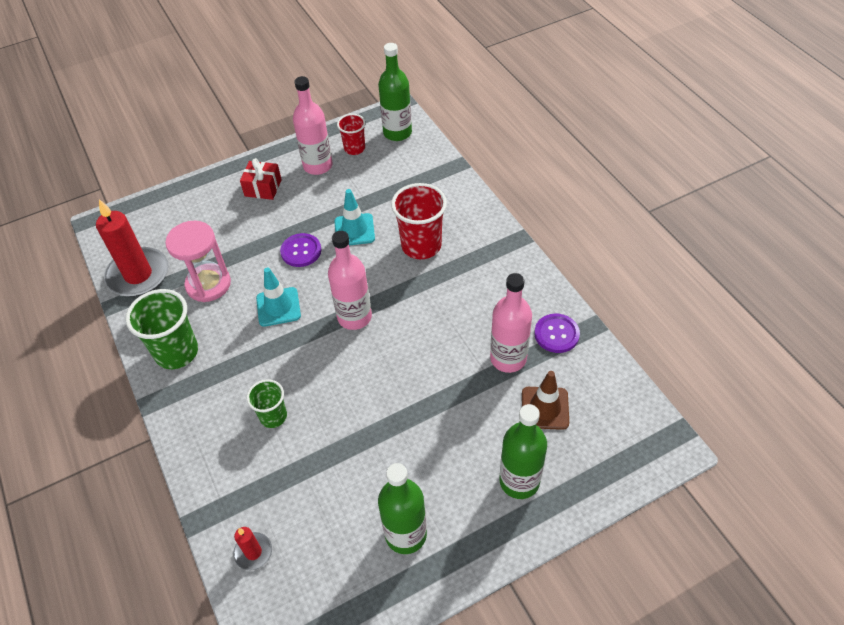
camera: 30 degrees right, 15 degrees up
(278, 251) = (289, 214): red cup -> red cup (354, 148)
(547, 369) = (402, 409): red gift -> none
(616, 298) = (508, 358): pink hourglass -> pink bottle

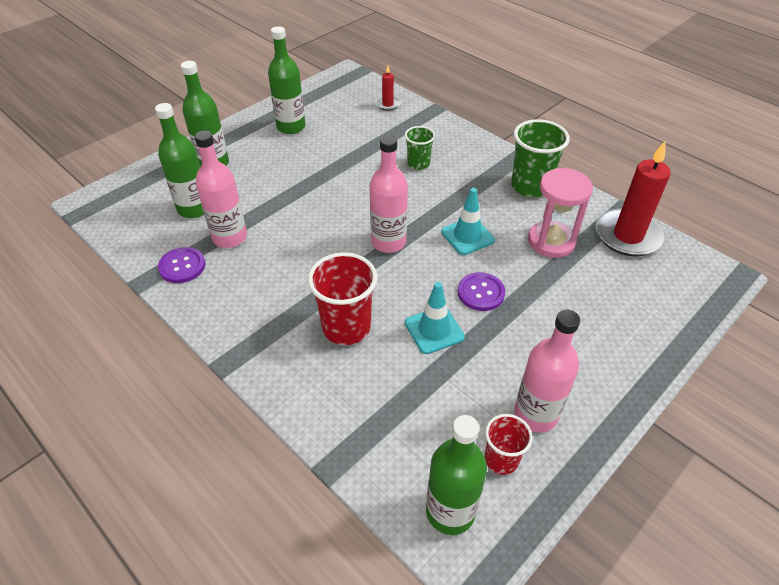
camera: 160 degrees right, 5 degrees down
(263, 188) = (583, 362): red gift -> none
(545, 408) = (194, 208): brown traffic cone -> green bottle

################

--- Directive ---
Note which lines carry the word "degrees" in the material, then copy each of them.

--- Written response ---
camera: 30 degrees right, 15 degrees up
camera: 160 degrees right, 5 degrees down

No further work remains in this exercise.